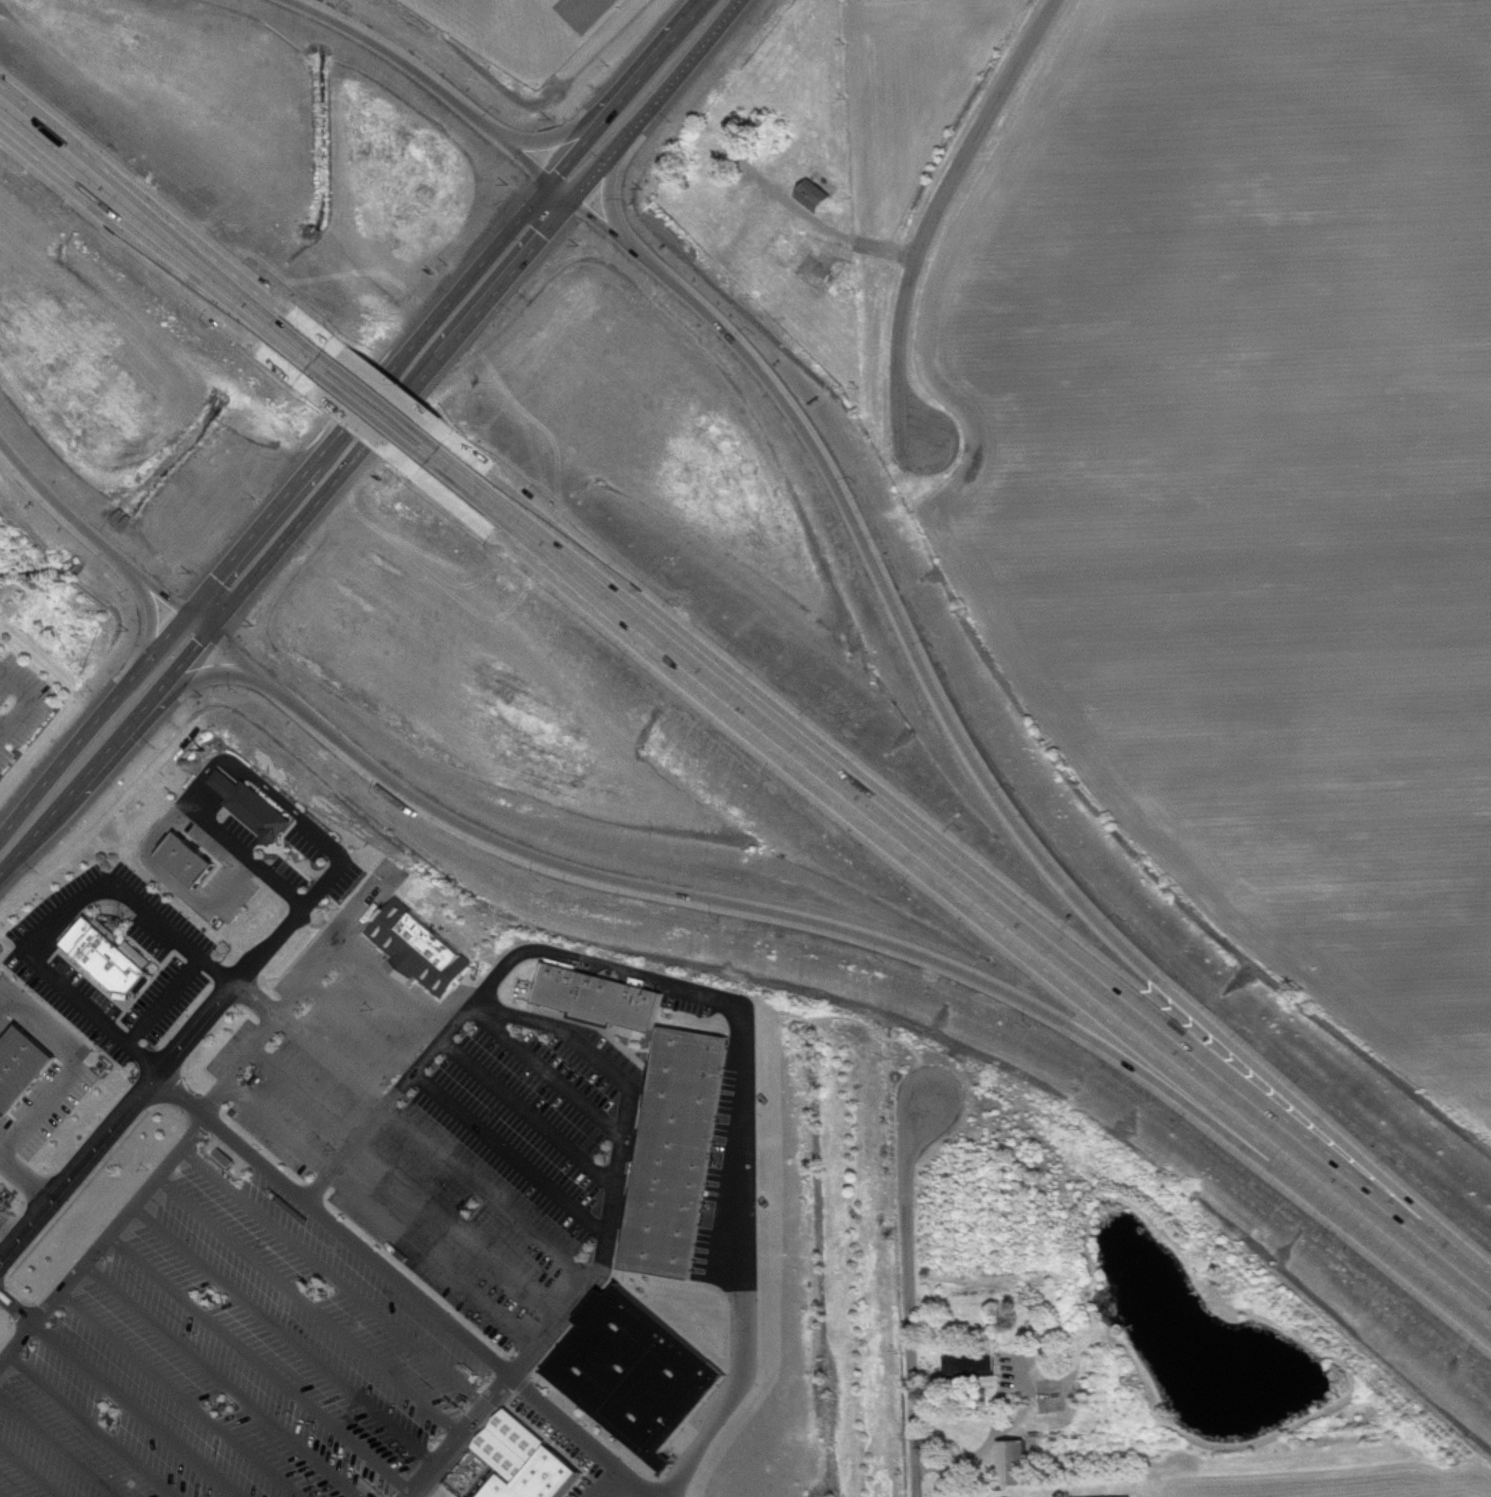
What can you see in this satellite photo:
road: (594, 7)
road: (428, 77)
road: (627, 88)
road: (654, 98)
road: (560, 187)
building: (821, 199)
road: (169, 210)
road: (942, 210)
road: (839, 235)
road: (158, 241)
road: (427, 369)
road: (395, 393)
road: (367, 399)
road: (376, 414)
crop: (1252, 471)
road: (87, 533)
road: (243, 587)
road: (148, 619)
road: (193, 625)
road: (202, 671)
parking lot: (19, 699)
road: (25, 699)
road: (90, 723)
road: (1, 725)
road: (102, 751)
road: (979, 765)
road: (238, 766)
road: (228, 767)
road: (234, 771)
road: (240, 775)
road: (217, 777)
road: (223, 782)
road: (228, 786)
road: (206, 794)
road: (199, 795)
road: (209, 798)
building: (250, 805)
parking lot: (219, 834)
road: (243, 854)
building: (184, 858)
road: (971, 862)
road: (173, 881)
parking lot: (229, 890)
road: (962, 890)
road: (765, 912)
road: (54, 919)
building: (78, 933)
building: (419, 945)
building: (111, 961)
road: (300, 992)
road: (722, 994)
building: (599, 996)
road: (162, 1000)
road: (190, 1035)
building: (20, 1064)
road: (476, 1064)
road: (72, 1066)
road: (547, 1070)
road: (457, 1106)
road: (416, 1128)
building: (676, 1151)
building: (229, 1163)
road: (411, 1178)
road: (24, 1179)
road: (382, 1213)
road: (11, 1224)
road: (607, 1232)
road: (104, 1239)
parking lot: (322, 1250)
road: (334, 1275)
road: (407, 1285)
road: (909, 1292)
road: (309, 1305)
road: (285, 1333)
road: (261, 1361)
building: (977, 1368)
building: (634, 1372)
road: (222, 1380)
road: (119, 1394)
road: (181, 1394)
building: (987, 1402)
road: (994, 1410)
road: (93, 1425)
road: (59, 1446)
building: (1019, 1466)
road: (29, 1471)
building: (539, 1477)
road: (1, 1496)

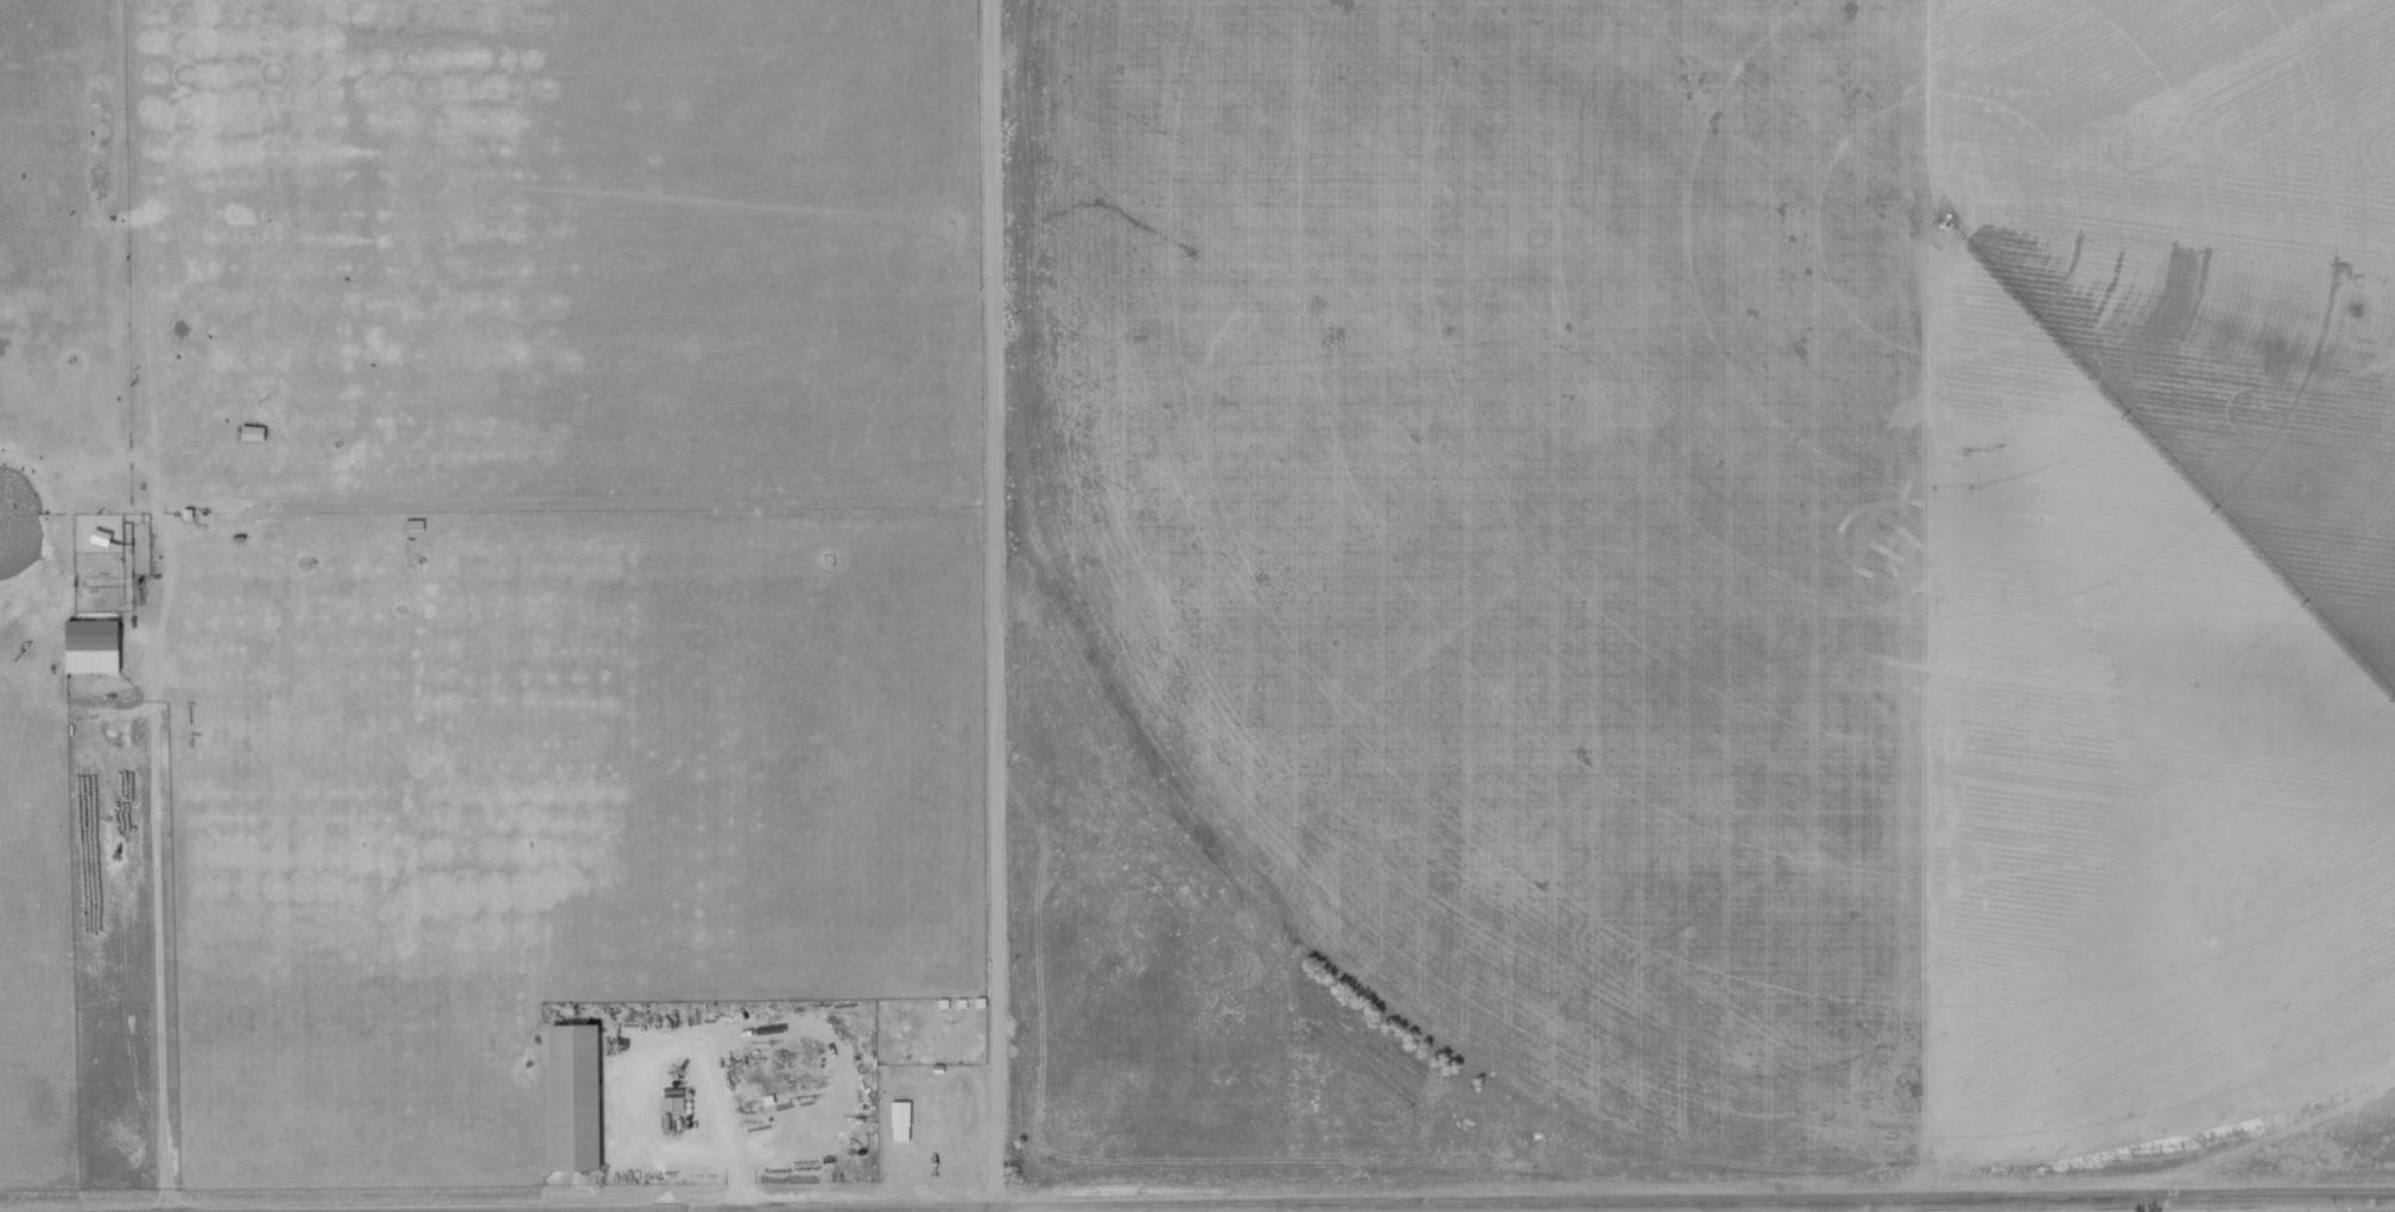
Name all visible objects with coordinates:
building: (409, 526)
road: (995, 606)
building: (84, 647)
building: (566, 1099)
building: (896, 1122)
road: (1897, 1204)
road: (2213, 1206)

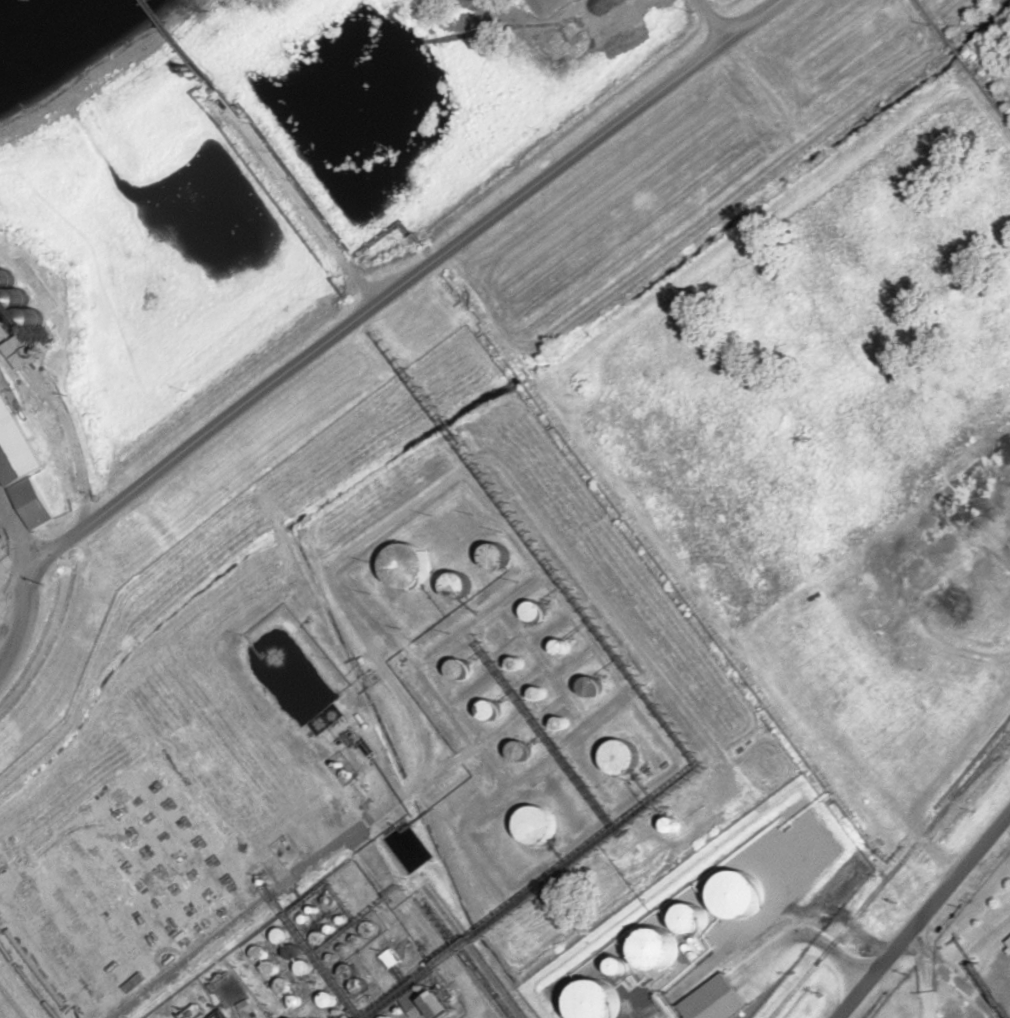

▬▬▬▬▬▬▬▬▬▬

Your goal → Tally the lines of the listing that hold the string "parking", then reply with that number alone.

Your response → 4